* [AIM OF THE EXERCISE] Go to the line containing "(358, 101) = (351, 110): grey" below; retype it and all following lines exactly, and leave out the pictures.
-------
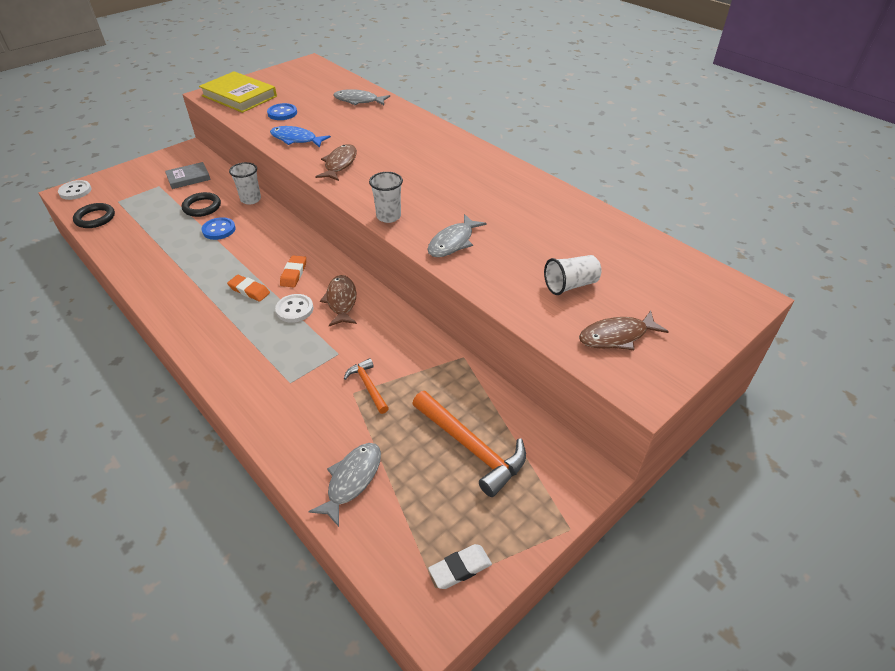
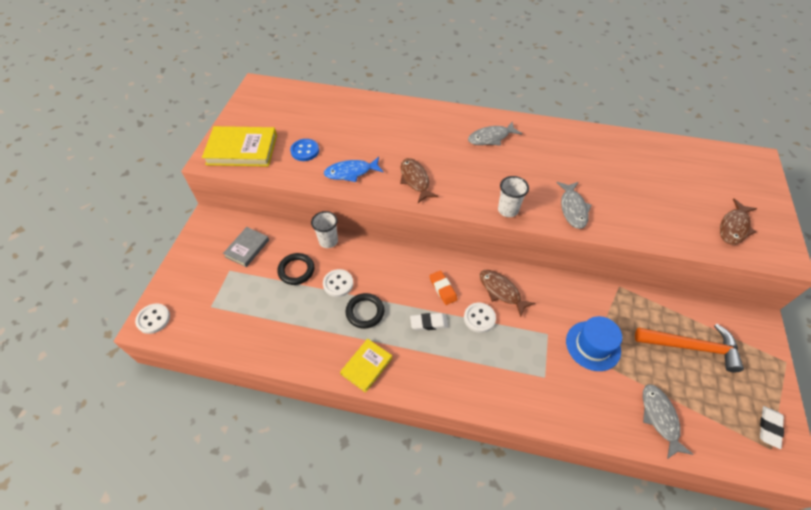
camera: 35 degrees left, 10 degrees up
(95, 218) = (212, 335): black ring -> black ring (365, 312)
(164, 292) = (366, 366): none -> yellow book
(219, 230) = (338, 284): blue button -> white button
(249, 290) = (429, 323): orange eraser -> white eraser
(358, 101) = (351, 110): grey fish -> grey fish (491, 138)
(368, 386) = (593, 345): orange hammer -> blue hat
(570, 285) = (672, 203): white cup -> none

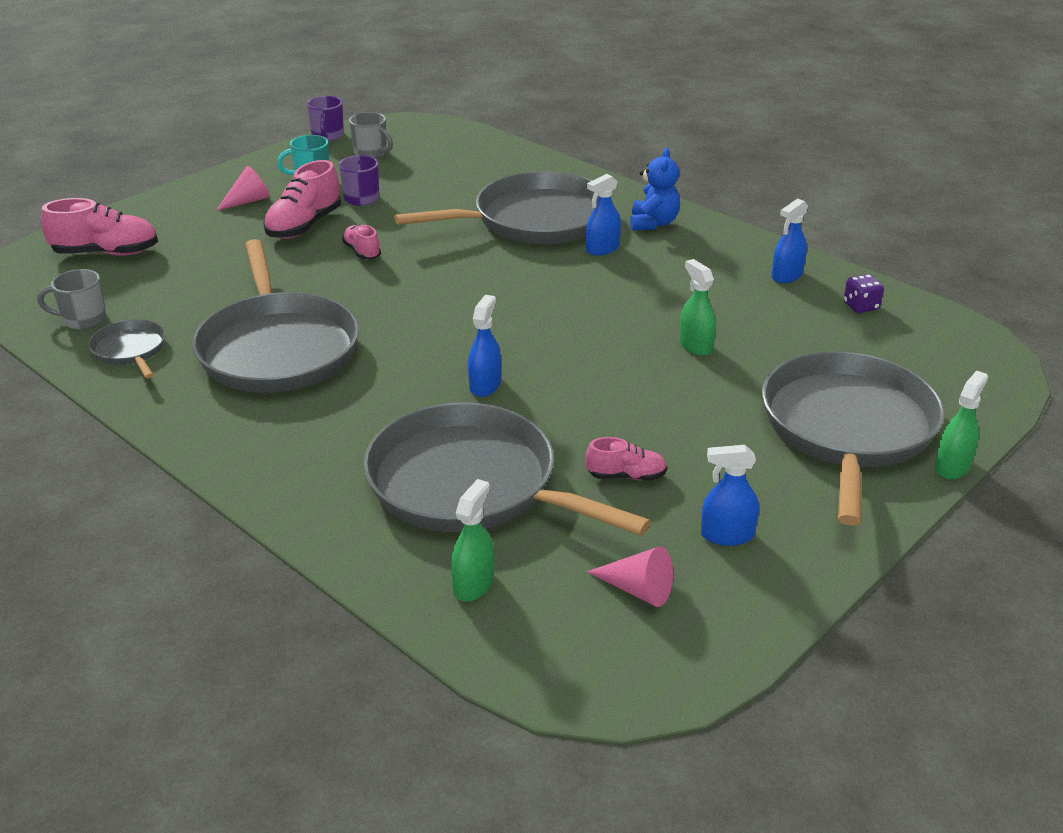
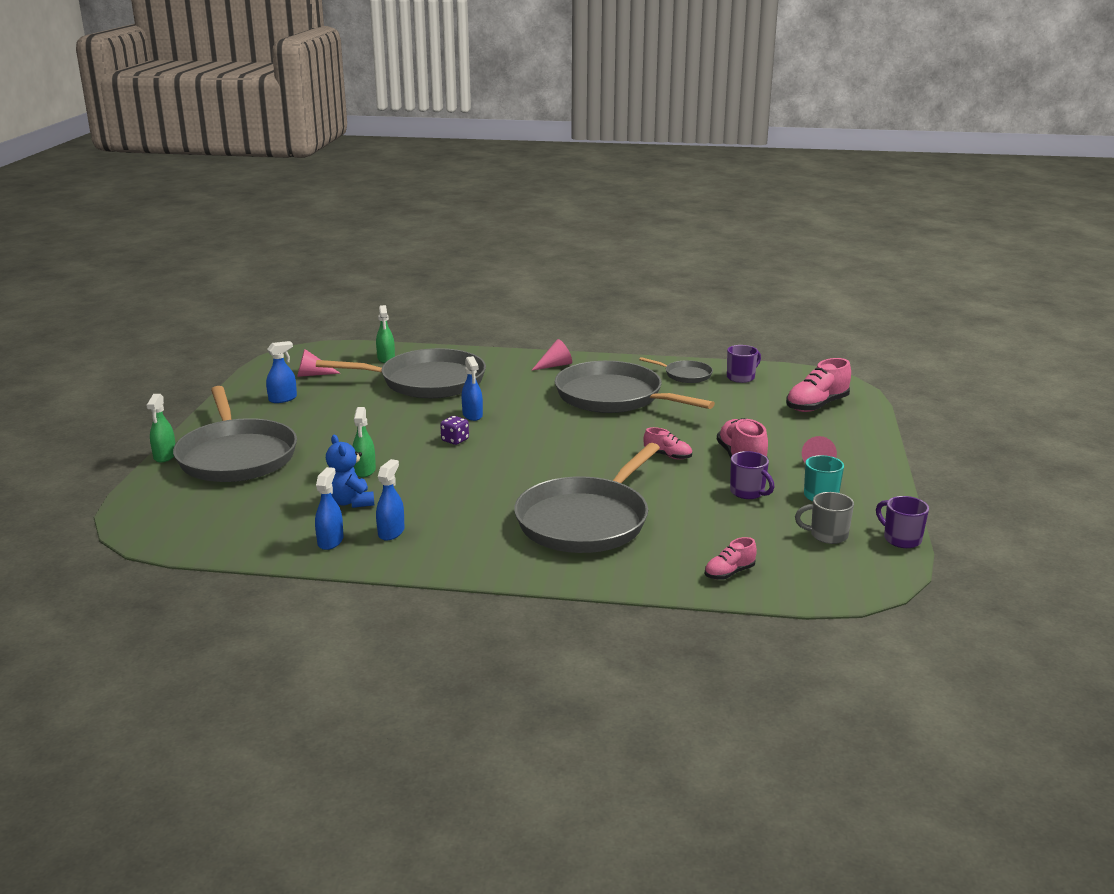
camera: 145 degrees right, 10 degrees down
(83, 319) = (741, 377): grey mug -> purple mug
(248, 442) = (555, 365): none -> pink cone
(602, 249) = (501, 515): blue spray bottle -> blue spray bottle (391, 532)
(626, 476) = (352, 404): pink shoe -> pink shoe (729, 573)
(653, 223) = (484, 552): blue teddy bear -> blue teddy bear (350, 502)
(695, 346) = (364, 470): green spray bottle -> green spray bottle turned 60 degrees clockwise
(861, 306) = (255, 534): purple dice -> purple dice (455, 440)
-------
* [PROBLEM SOLUTION]
(358, 101) = (351, 110): grey fish -> grey fish (491, 138)
(368, 386) = (593, 345): orange hammer -> blue hat
(570, 285) = (672, 203): white cup -> none

camera: 145 degrees right, 10 degrees down
(83, 319) = (741, 377): grey mug -> purple mug
(248, 442) = (555, 365): none -> pink cone
(602, 249) = (501, 515): blue spray bottle -> blue spray bottle (391, 532)
(626, 476) = (352, 404): pink shoe -> pink shoe (729, 573)
(653, 223) = (484, 552): blue teddy bear -> blue teddy bear (350, 502)
(695, 346) = (364, 470): green spray bottle -> green spray bottle turned 60 degrees clockwise
(861, 306) = (255, 534): purple dice -> purple dice (455, 440)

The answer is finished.